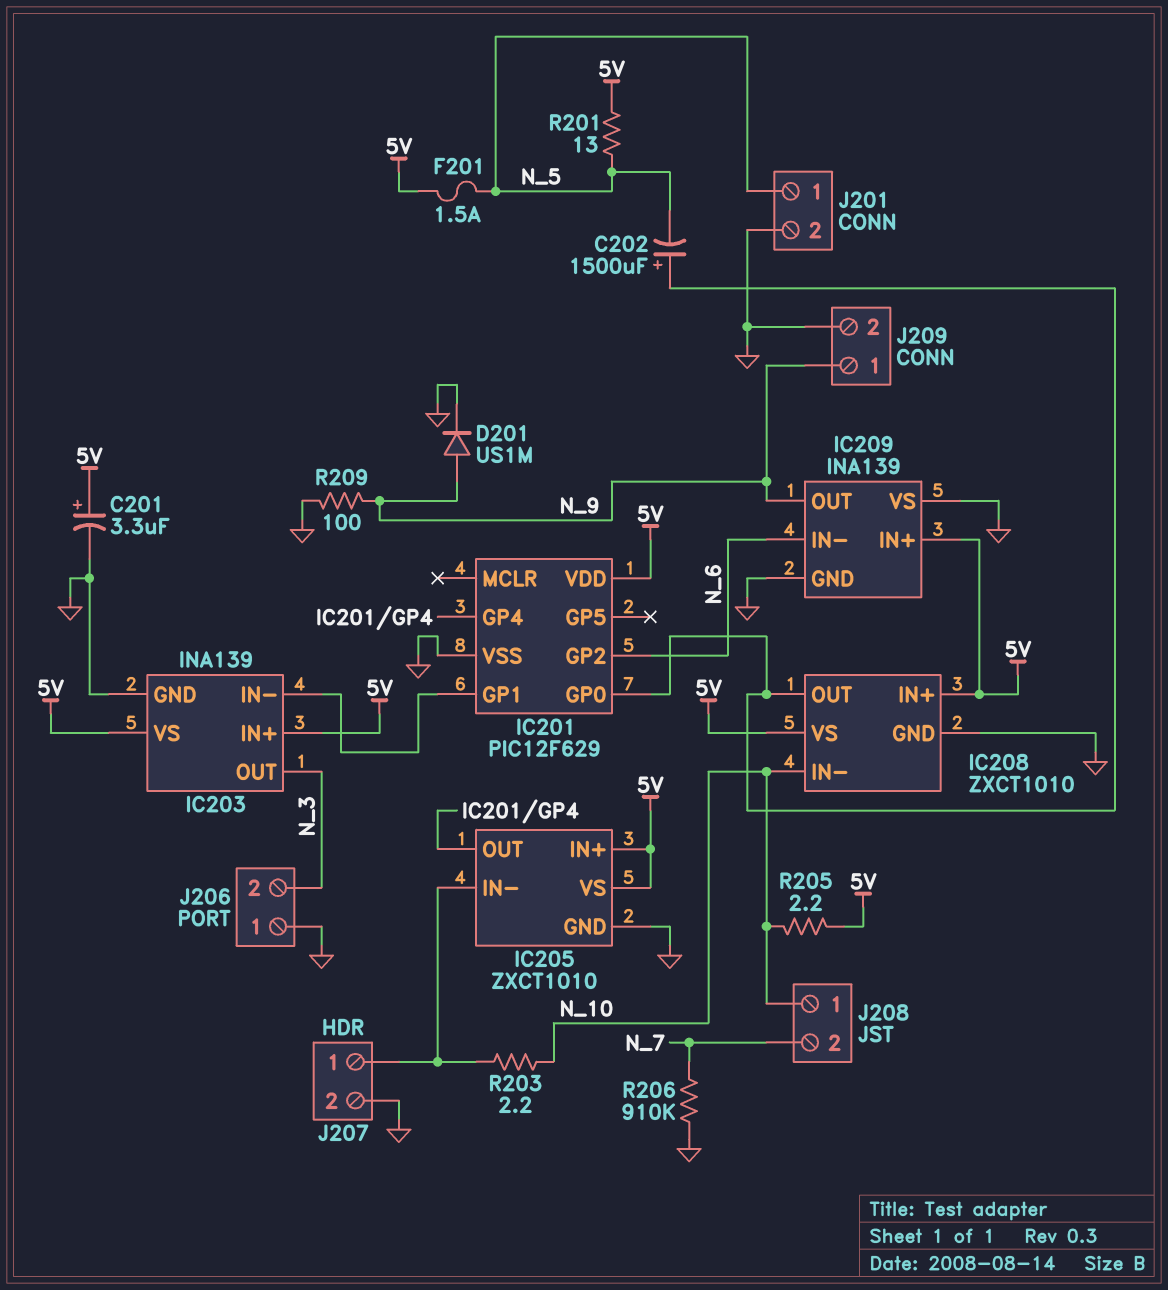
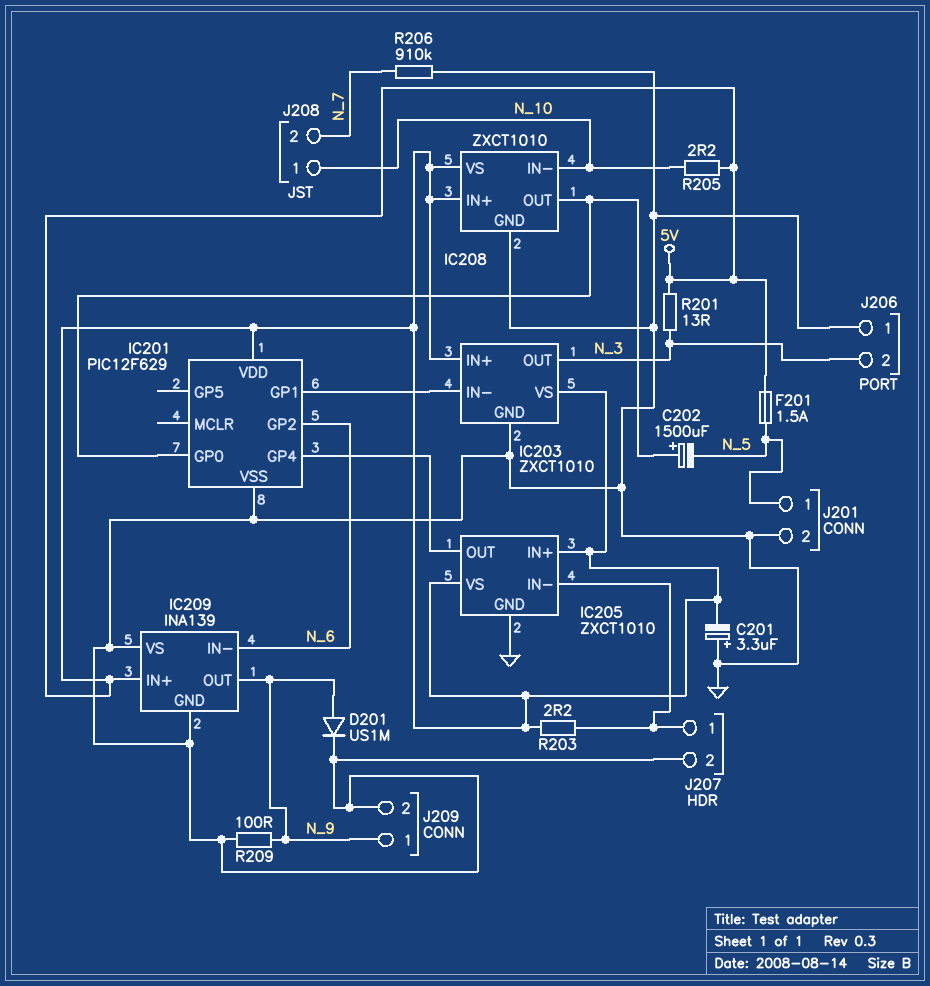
C201: 3.3uF (plus 5V, minus GND) -> 3.3uF (plus GND, minus 5V)
IC203: INA139 -> ZXCT1010
R201: 13 (5V, N_5) -> 13 (5V, N_3)
R203: 2.2 (IC205/IN-, N_10) -> 2.2 (5V, IC205/IN-)

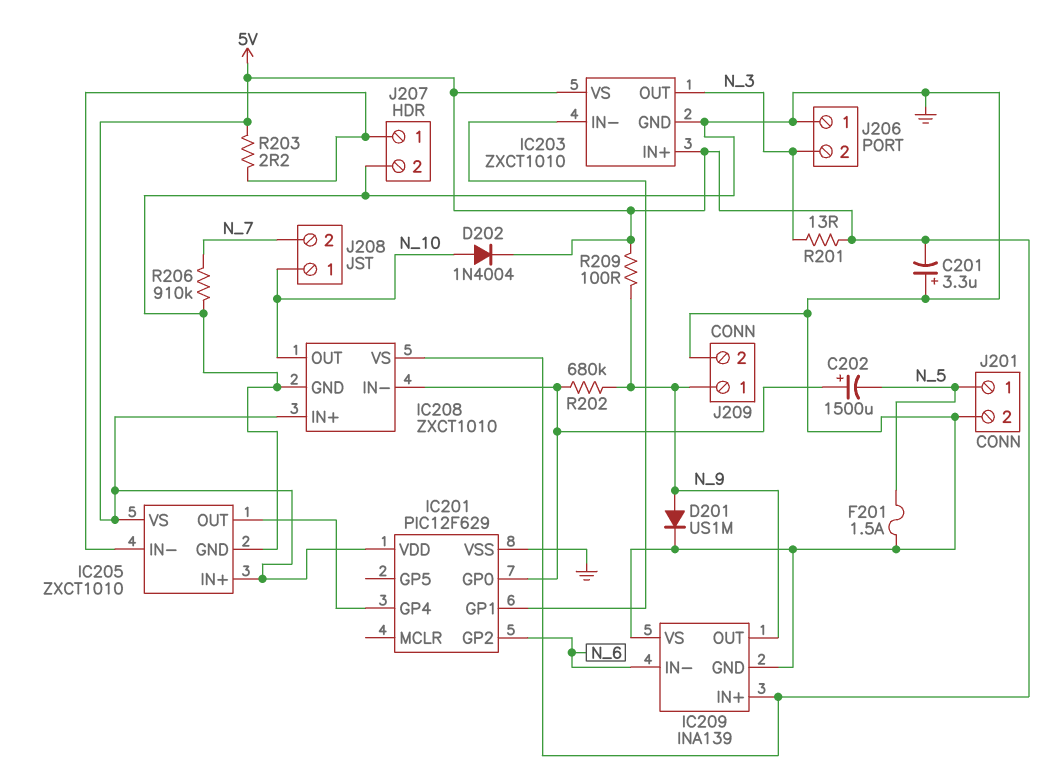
D202: none -> diode 1N4004 (A N_10, K 5V)
F201: 1.5A (5V, N_5) -> 1.5A (GND, N_5)
IC208 pin IN-: N_10 -> IC201/GP0
IC208 pin OUT: IC201/GP0 -> N_10
R202: none -> 680k (IC201/GP0, N_9)
R205: 2.2 (5V, N_10) -> none
R209: 100 (GND, N_9) -> 100 (5V, N_9)

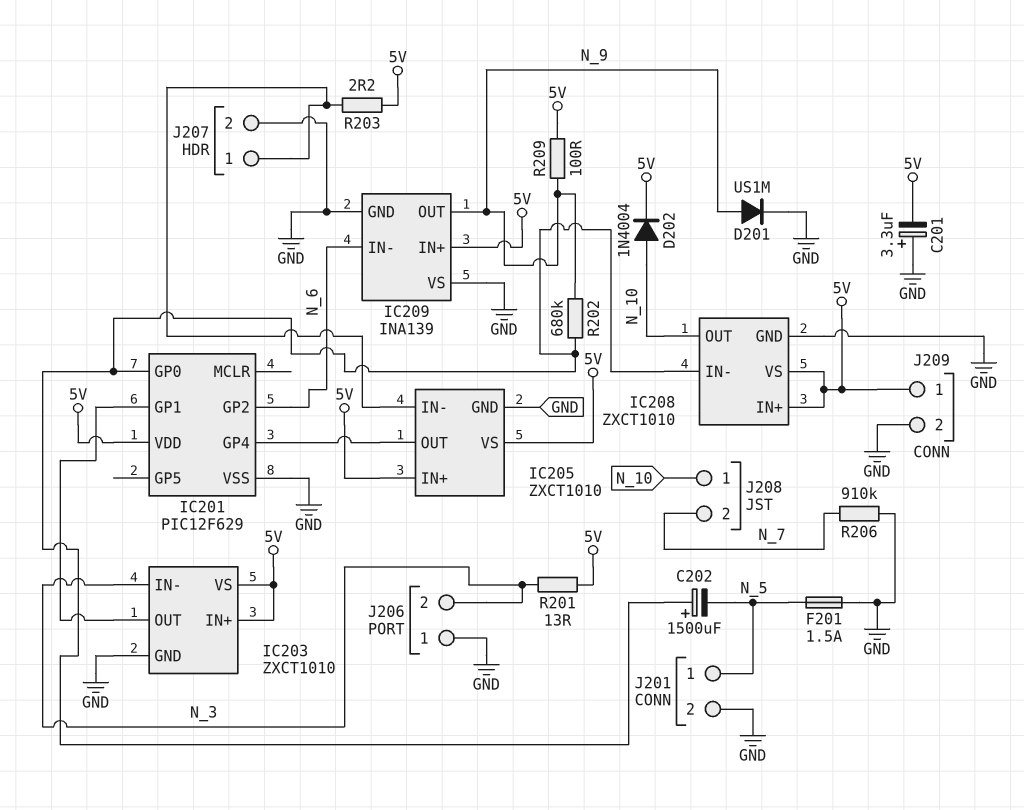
IC203 pin IN-: IC201/GP1 -> N_3
IC203 pin OUT: N_3 -> IC201/GP1
J209 pin 1: N_9 -> 5V

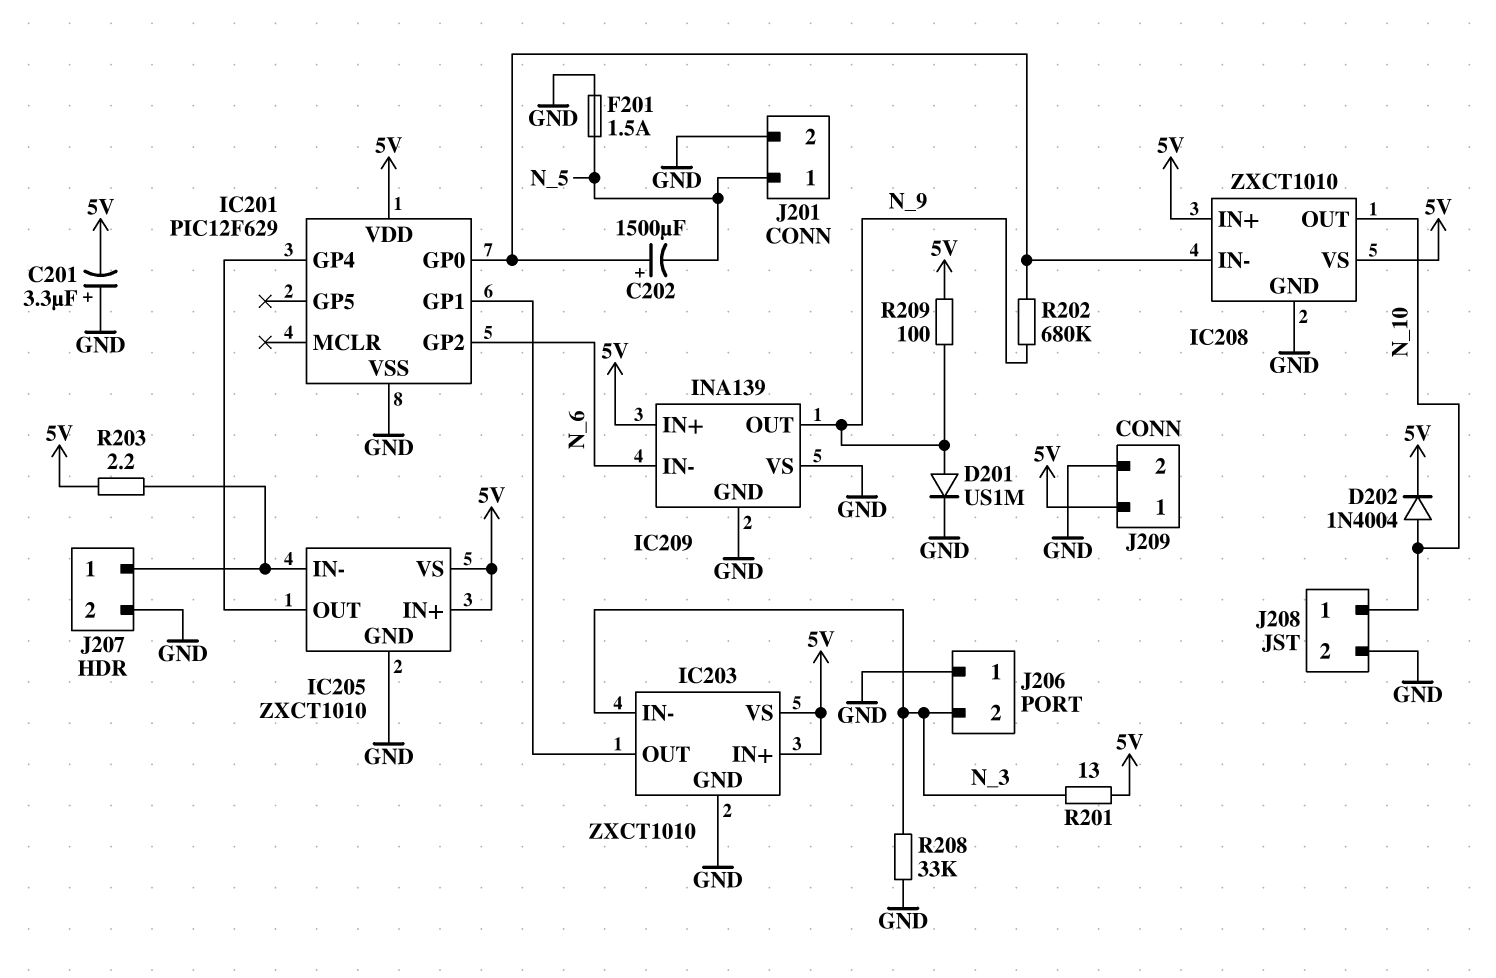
J208 pin 2: N_7 -> GND
R206: 910k (GND, N_7) -> none
R208: none -> 33k (GND, N_3)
○ ○ ○ ○
* _TASK TO CARRY OUT_:
Exact reproduction is required. Output only the lines from the one with "R205: 2.2 (5V, N_10) -> none" through the end of the listing above, both ends included, and no pictures.

* _ANSWER AREA_:
R205: 2.2 (5V, N_10) -> none
R209: 100 (GND, N_9) -> 100 (5V, N_9)

IC203 pin IN-: IC201/GP1 -> N_3
IC203 pin OUT: N_3 -> IC201/GP1
J209 pin 1: N_9 -> 5V

J208 pin 2: N_7 -> GND
R206: 910k (GND, N_7) -> none
R208: none -> 33k (GND, N_3)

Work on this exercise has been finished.